* **EXERCISE BRIEF**: Apart from the pictures, every part of the records below gets retyped exactly.

Stored items from a collection:
- Opening Delimiter -

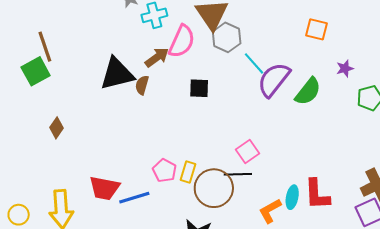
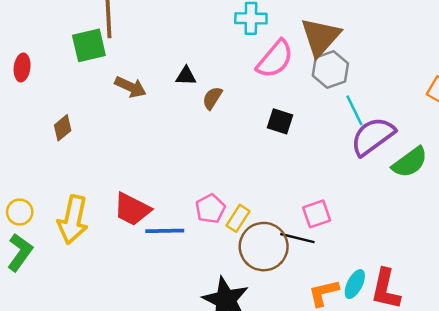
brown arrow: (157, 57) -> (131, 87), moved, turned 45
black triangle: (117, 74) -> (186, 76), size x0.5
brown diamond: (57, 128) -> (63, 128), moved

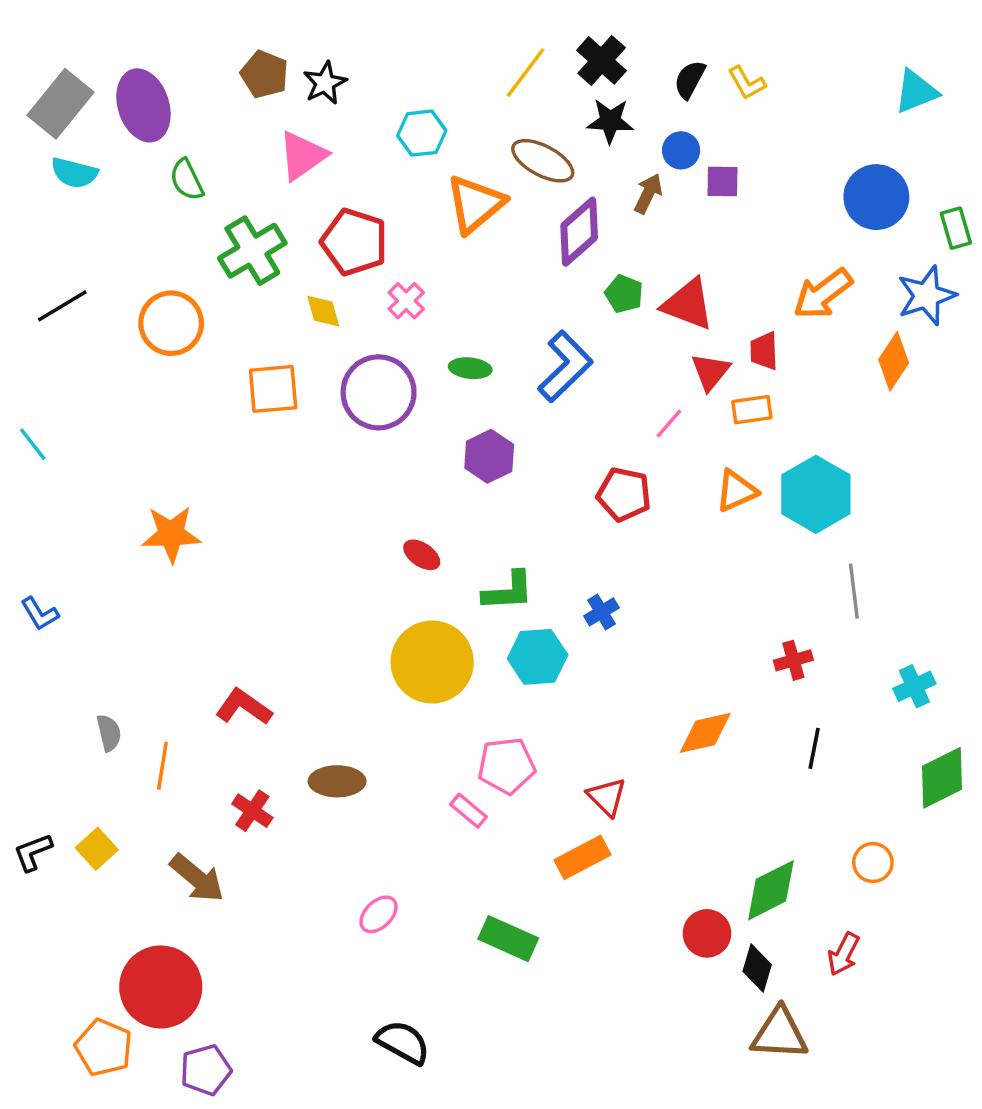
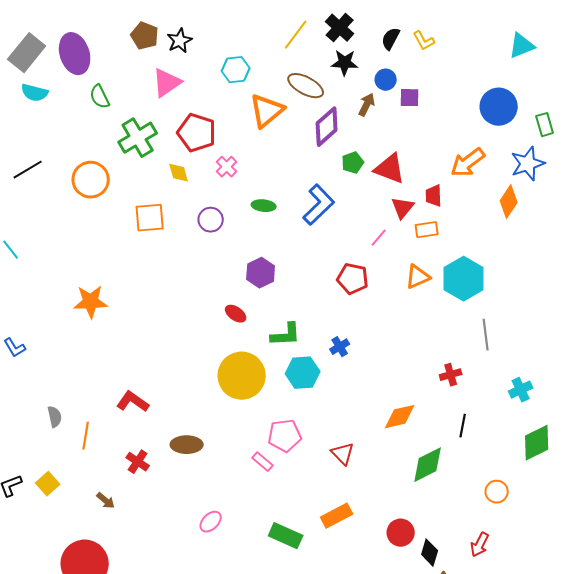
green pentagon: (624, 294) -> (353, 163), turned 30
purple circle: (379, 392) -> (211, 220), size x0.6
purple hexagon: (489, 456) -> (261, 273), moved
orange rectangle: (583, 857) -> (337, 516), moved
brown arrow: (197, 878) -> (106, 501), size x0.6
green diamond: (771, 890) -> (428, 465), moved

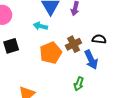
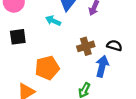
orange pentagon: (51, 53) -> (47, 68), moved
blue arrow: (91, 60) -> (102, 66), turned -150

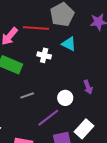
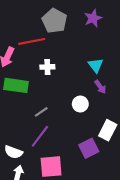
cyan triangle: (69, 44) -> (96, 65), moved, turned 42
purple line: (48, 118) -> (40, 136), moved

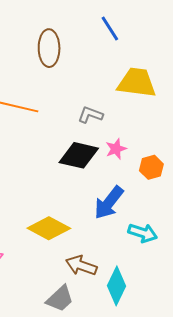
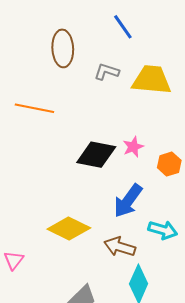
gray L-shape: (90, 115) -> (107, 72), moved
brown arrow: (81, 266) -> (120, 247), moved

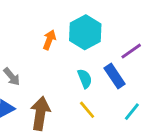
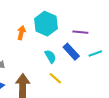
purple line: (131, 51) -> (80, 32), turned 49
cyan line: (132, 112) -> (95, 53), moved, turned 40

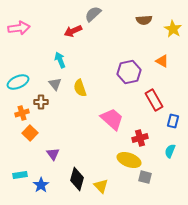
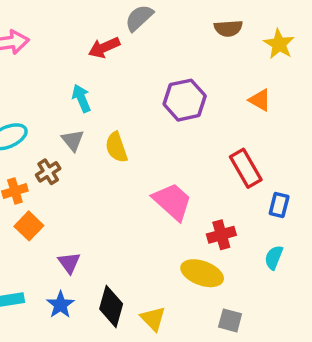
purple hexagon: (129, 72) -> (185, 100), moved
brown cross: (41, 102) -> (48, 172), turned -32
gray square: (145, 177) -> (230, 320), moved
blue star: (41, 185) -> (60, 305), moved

- Closing Delimiter -

* **WRITTEN SOLUTION**:
brown arrow: (157, 57) -> (131, 87), moved, turned 45
black triangle: (117, 74) -> (186, 76), size x0.5
brown diamond: (57, 128) -> (63, 128), moved

green pentagon: (624, 294) -> (353, 163), turned 30
purple circle: (379, 392) -> (211, 220), size x0.6
purple hexagon: (489, 456) -> (261, 273), moved
orange rectangle: (583, 857) -> (337, 516), moved
brown arrow: (197, 878) -> (106, 501), size x0.6
green diamond: (771, 890) -> (428, 465), moved

orange pentagon: (51, 53) -> (47, 68), moved
blue arrow: (91, 60) -> (102, 66), turned -150

cyan triangle: (69, 44) -> (96, 65), moved, turned 42
purple line: (48, 118) -> (40, 136), moved

gray L-shape: (90, 115) -> (107, 72), moved
brown arrow: (81, 266) -> (120, 247), moved

purple line: (131, 51) -> (80, 32), turned 49
cyan line: (132, 112) -> (95, 53), moved, turned 40

purple hexagon: (129, 72) -> (185, 100), moved
brown cross: (41, 102) -> (48, 172), turned -32
gray square: (145, 177) -> (230, 320), moved
blue star: (41, 185) -> (60, 305), moved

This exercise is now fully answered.